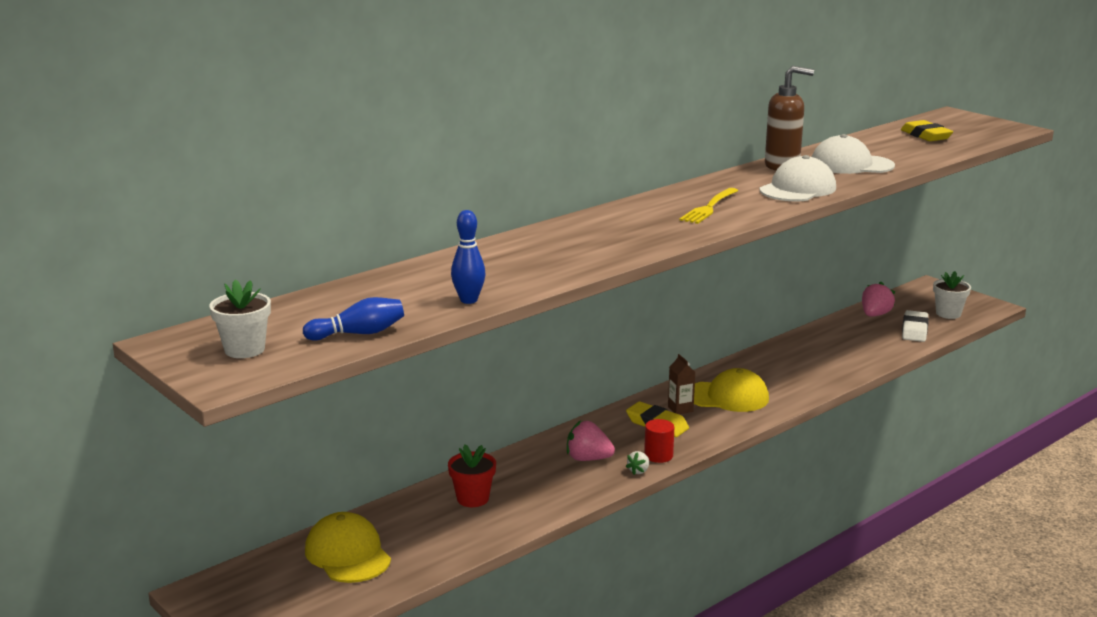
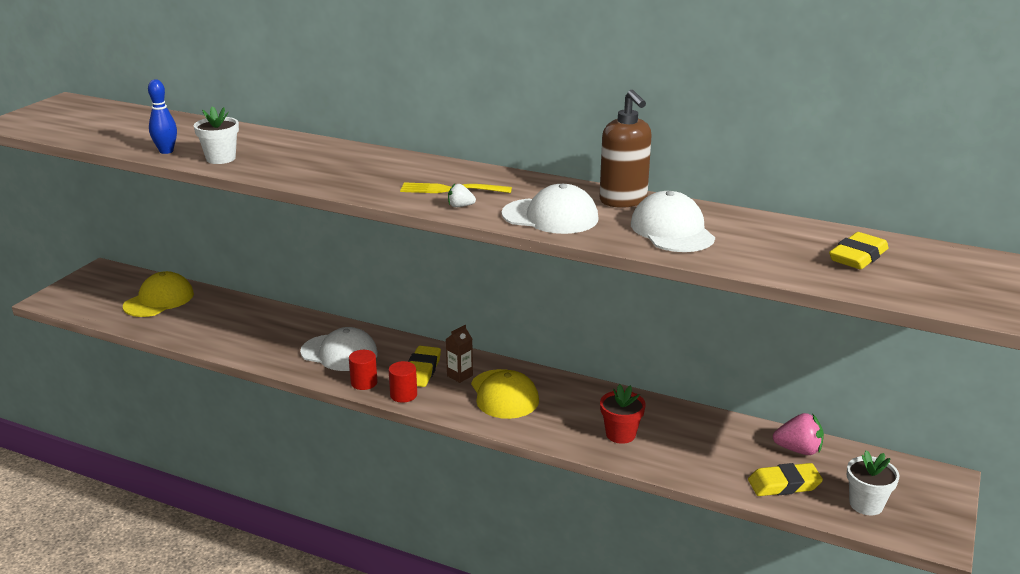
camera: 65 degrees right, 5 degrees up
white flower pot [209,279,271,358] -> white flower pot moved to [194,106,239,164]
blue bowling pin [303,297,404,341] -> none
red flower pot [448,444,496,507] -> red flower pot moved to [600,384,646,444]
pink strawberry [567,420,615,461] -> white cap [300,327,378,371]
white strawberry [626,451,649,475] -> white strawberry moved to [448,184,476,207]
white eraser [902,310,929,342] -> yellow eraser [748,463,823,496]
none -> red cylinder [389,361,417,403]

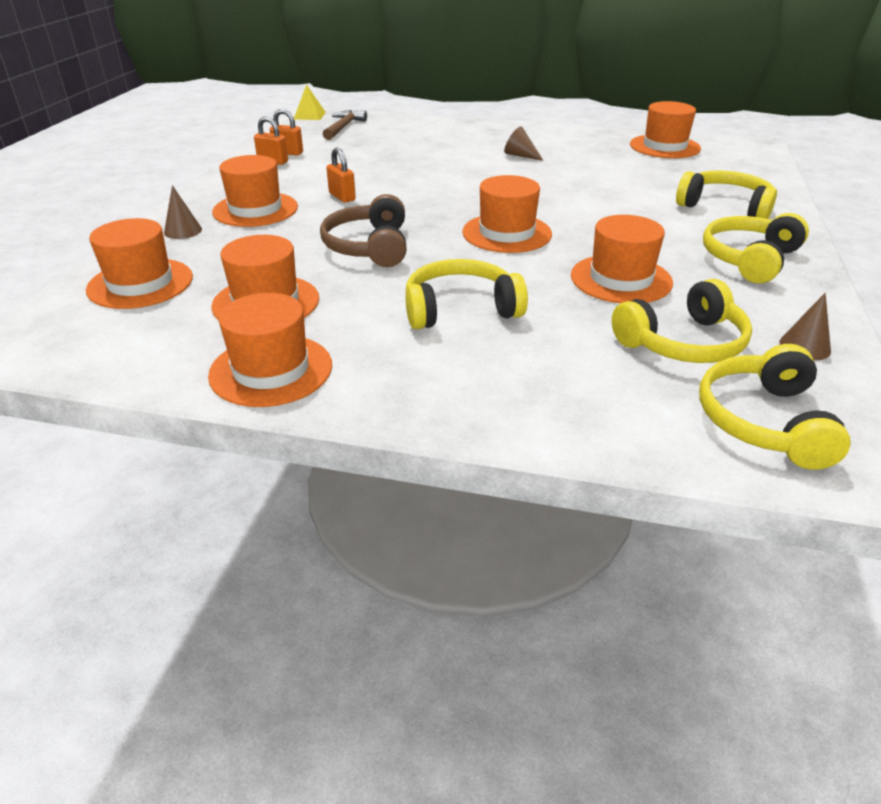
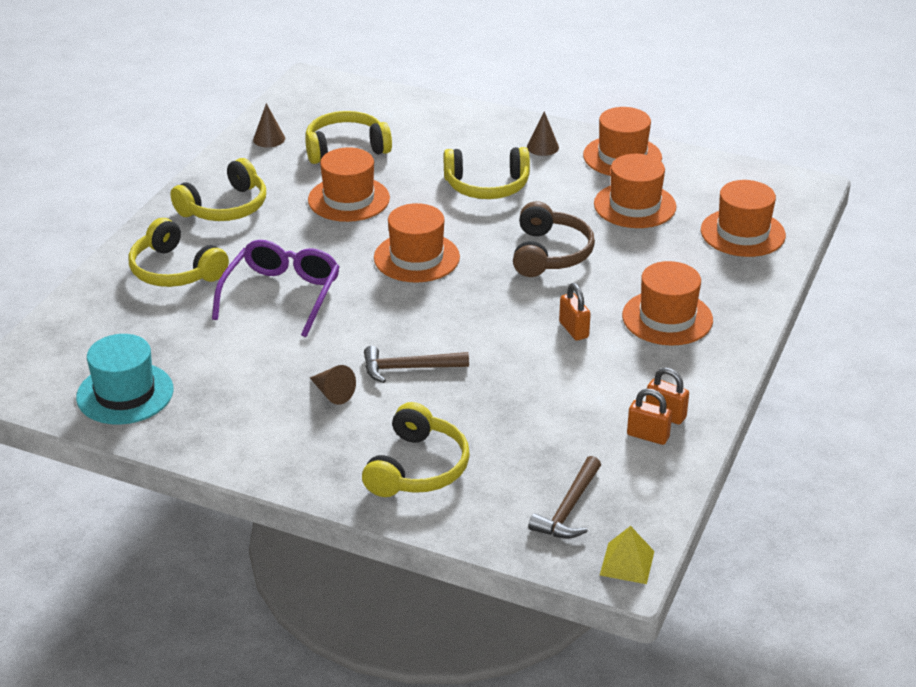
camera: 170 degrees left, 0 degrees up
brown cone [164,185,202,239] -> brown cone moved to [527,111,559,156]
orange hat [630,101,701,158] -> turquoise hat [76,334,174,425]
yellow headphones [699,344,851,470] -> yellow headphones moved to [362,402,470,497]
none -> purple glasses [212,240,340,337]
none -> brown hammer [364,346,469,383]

## What to work on
Every line above carrying the word "camera" needs to be shown.

## Exercise response
camera: 65 degrees right, 5 degrees up
camera: 170 degrees left, 0 degrees up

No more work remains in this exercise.